(Aerial feature coordinate data)
*****
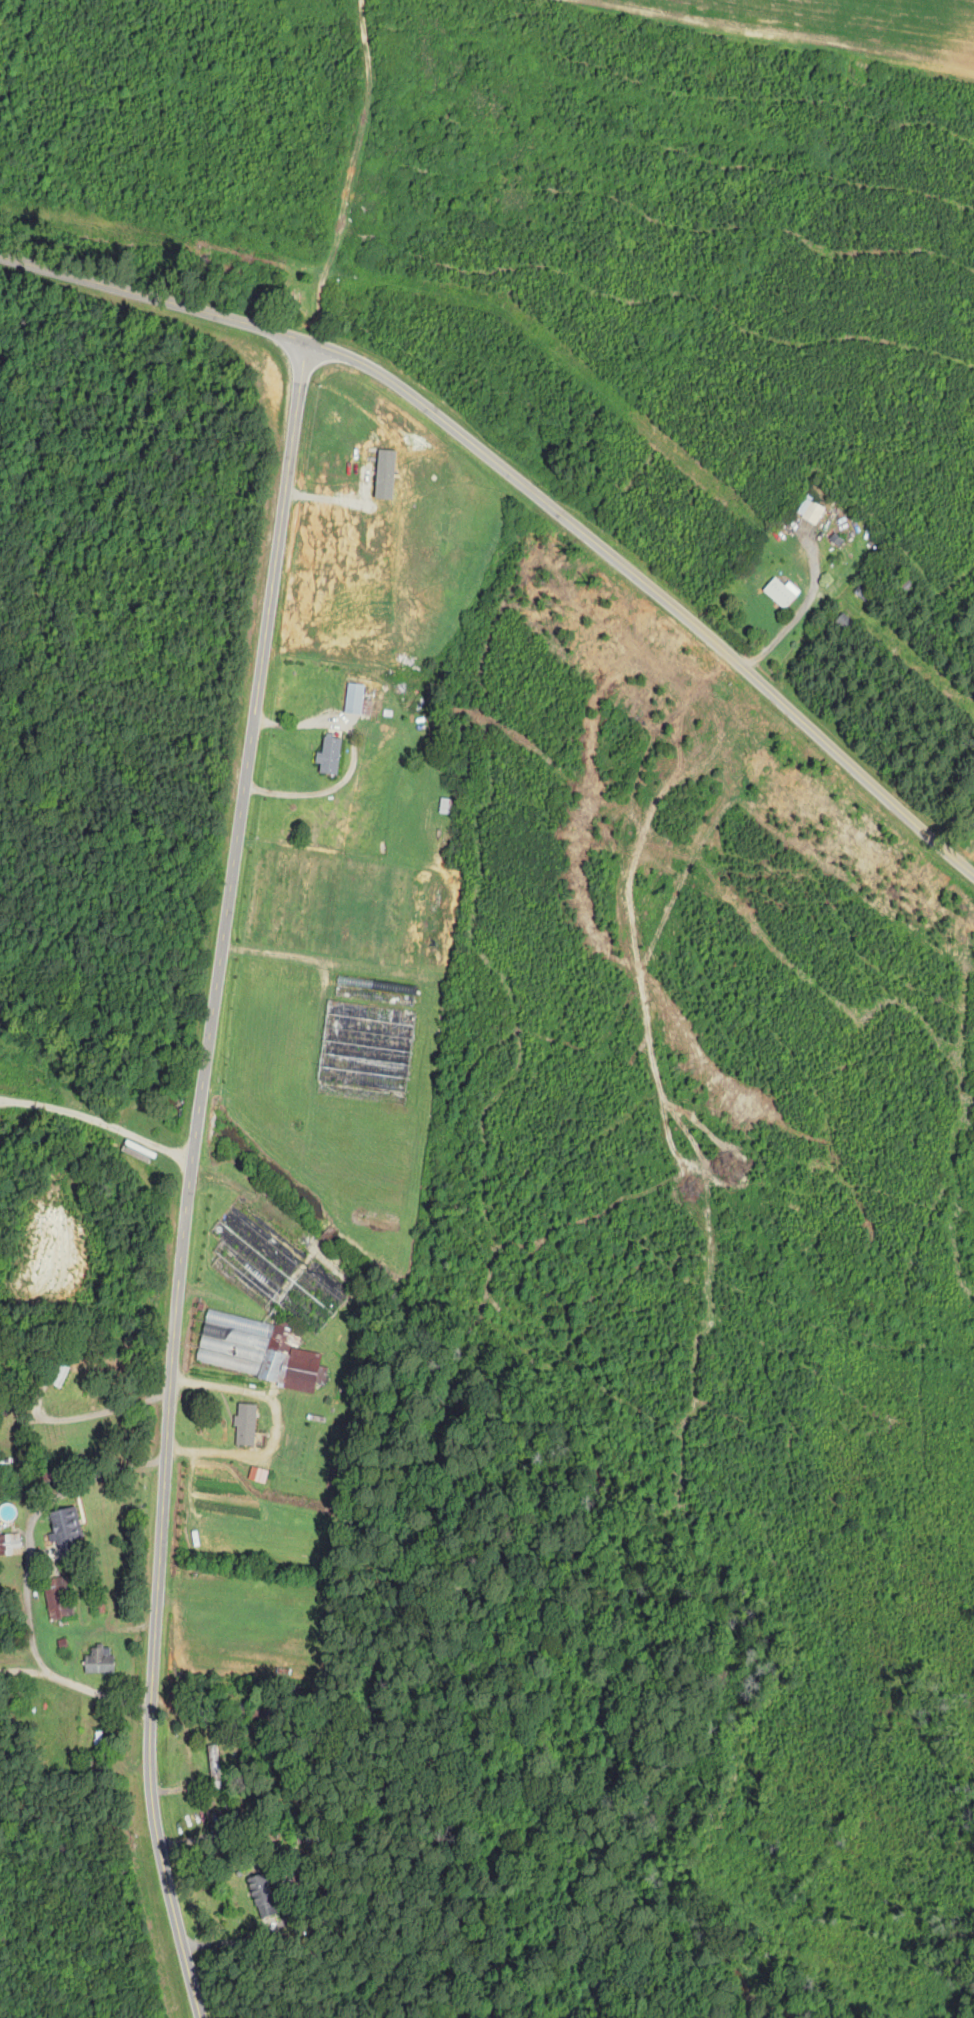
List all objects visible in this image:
road: (154, 310)
building: (810, 509)
road: (654, 591)
building: (782, 591)
road: (794, 619)
building: (355, 698)
building: (330, 754)
road: (353, 759)
road: (969, 859)
road: (1, 1098)
road: (1, 1099)
road: (98, 1121)
road: (188, 1180)
building: (257, 1349)
road: (102, 1412)
building: (246, 1423)
road: (276, 1424)
building: (258, 1473)
building: (66, 1529)
building: (10, 1543)
road: (27, 1592)
building: (59, 1597)
building: (100, 1660)
road: (76, 1684)
building: (263, 1895)

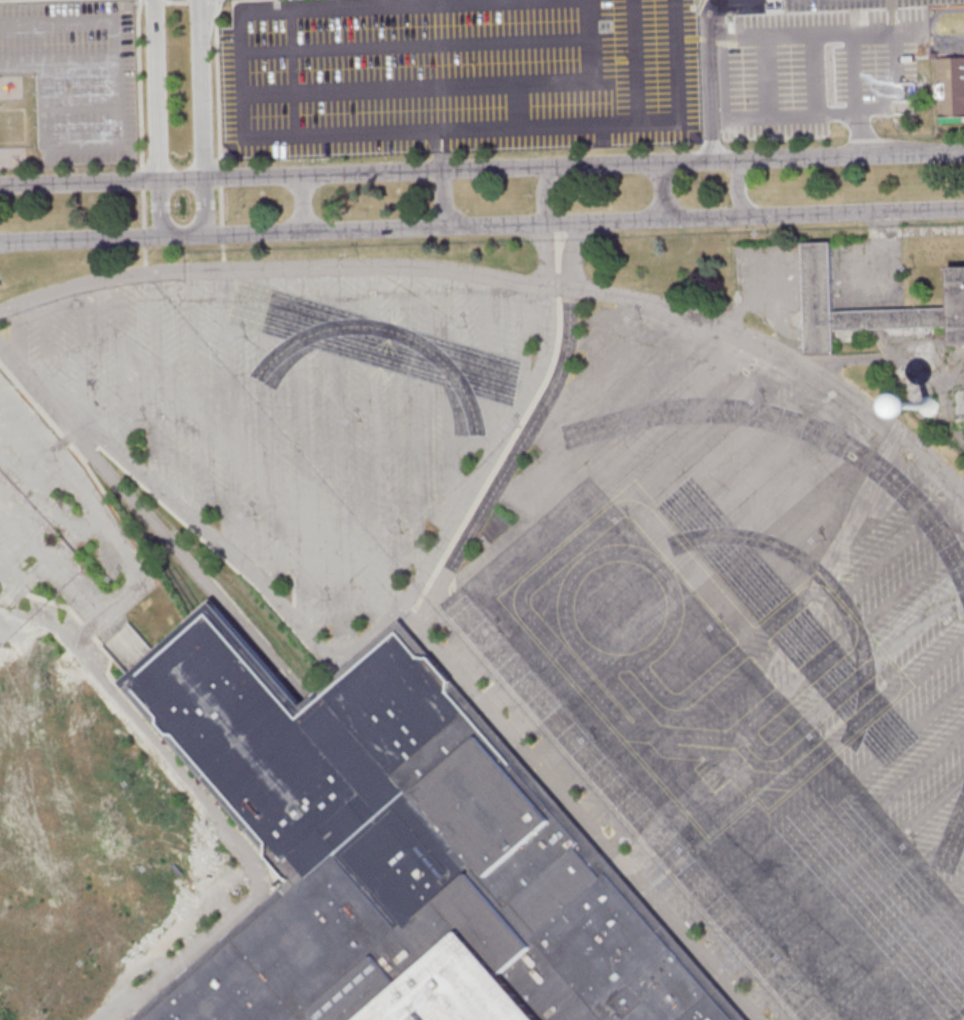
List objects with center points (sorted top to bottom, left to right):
road: (517, 0)
road: (397, 4)
road: (891, 16)
road: (814, 34)
road: (749, 41)
road: (634, 60)
road: (115, 62)
road: (855, 74)
road: (772, 75)
road: (711, 79)
building: (949, 83)
road: (457, 86)
road: (205, 89)
road: (155, 91)
road: (892, 106)
road: (806, 115)
road: (459, 127)
road: (863, 136)
road: (585, 167)
road: (183, 181)
road: (79, 185)
road: (736, 189)
road: (544, 192)
road: (663, 192)
road: (444, 200)
road: (303, 205)
road: (208, 208)
road: (160, 210)
road: (586, 223)
road: (933, 230)
road: (185, 237)
road: (80, 241)
road: (548, 254)
road: (509, 279)
building: (819, 286)
road: (17, 332)
road: (46, 346)
road: (82, 358)
road: (611, 367)
road: (119, 368)
road: (486, 368)
road: (158, 382)
road: (451, 390)
road: (194, 395)
water tower: (927, 400)
building: (929, 405)
road: (230, 413)
road: (606, 417)
road: (415, 420)
road: (269, 428)
road: (529, 431)
road: (381, 441)
road: (493, 448)
road: (305, 453)
road: (342, 459)
road: (585, 484)
road: (614, 506)
road: (203, 525)
road: (643, 530)
road: (669, 552)
road: (184, 559)
road: (695, 576)
road: (724, 604)
road: (748, 628)
road: (775, 656)
road: (787, 691)
road: (799, 730)
road: (812, 770)
road: (823, 805)
road: (582, 812)
road: (234, 835)
road: (835, 844)
building: (402, 853)
road: (847, 881)
road: (859, 919)
road: (877, 946)
road: (909, 972)
road: (936, 995)
road: (963, 1019)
*****
▶ EXERCISE BRIEF
Filter the data for the string "List". Copy each matching line.

▶ TASK SOLUTION
List all objects visible in this image:
List objects with center points (sorted top to bottom, left to right):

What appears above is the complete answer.